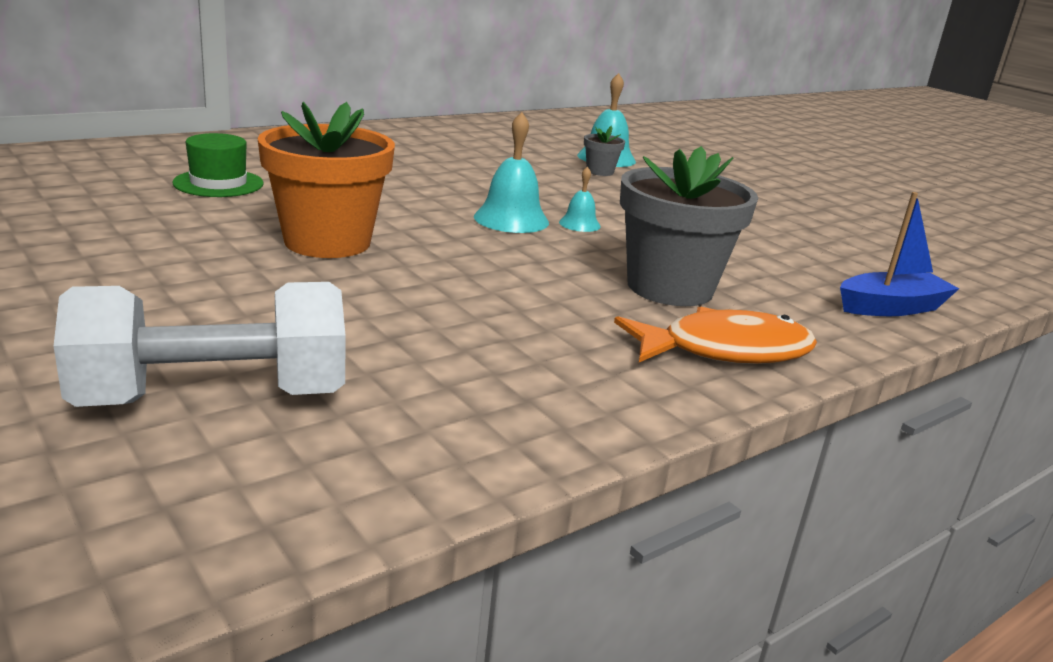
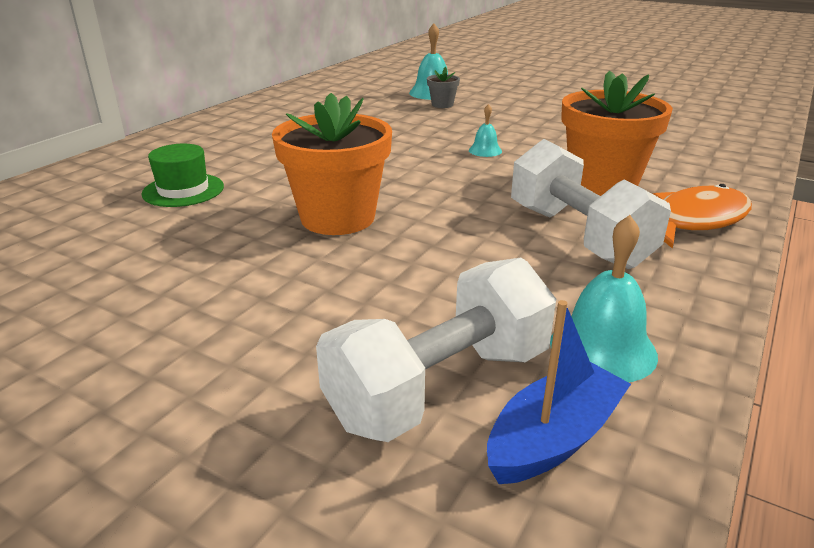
camera: 20 degrees left, 5 degrees up
(511, 219) = (437, 159): turquoise bell -> turquoise bell (603, 348)
(557, 325) = (577, 236): none -> white dumbbell
(670, 288) = (602, 184): grey flower pot -> orange flower pot
(891, 308) = (733, 159): blue boat -> blue boat (553, 438)

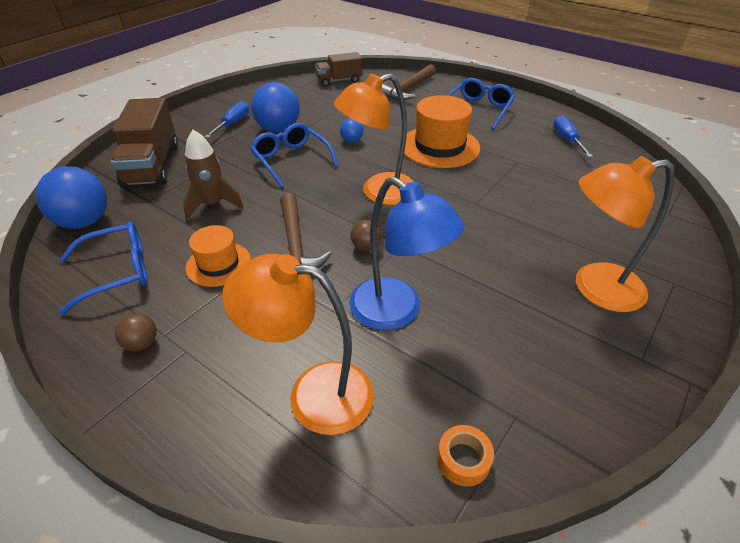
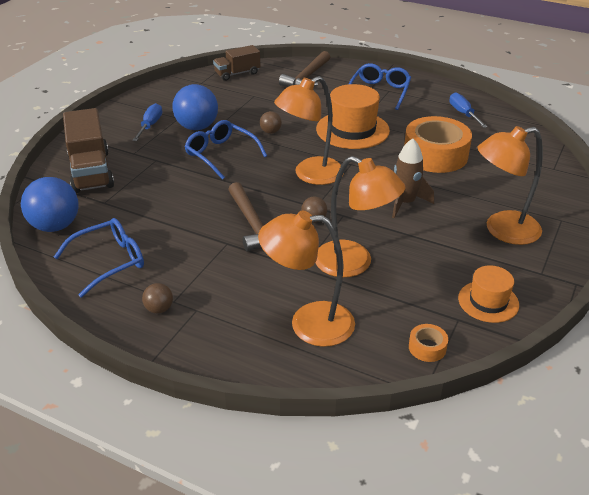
camera: 10 degrees left, 5 degrees down
(213, 204) = (166, 200): brown rocket -> brown rocket (405, 203)
(218, 264) = (194, 246): orange hat -> orange hat (488, 301)
(352, 141) = (270, 132): blue ball -> brown ball
(397, 312) = (354, 264): blue lamp -> orange lamp
(526, 183) = (435, 155): none -> orange tape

----------------

• _Problem details_
Beginning with the line where "(511, 219) = (437, 159): turquoise" appears, reproduce every remaining line of the listing above, the last one included, but none of the pictures.

• _Response area_
(511, 219) = (437, 159): turquoise bell -> turquoise bell (603, 348)
(557, 325) = (577, 236): none -> white dumbbell
(670, 288) = (602, 184): grey flower pot -> orange flower pot
(891, 308) = (733, 159): blue boat -> blue boat (553, 438)

camera: 10 degrees left, 5 degrees down
(213, 204) = (166, 200): brown rocket -> brown rocket (405, 203)
(218, 264) = (194, 246): orange hat -> orange hat (488, 301)
(352, 141) = (270, 132): blue ball -> brown ball
(397, 312) = (354, 264): blue lamp -> orange lamp
(526, 183) = (435, 155): none -> orange tape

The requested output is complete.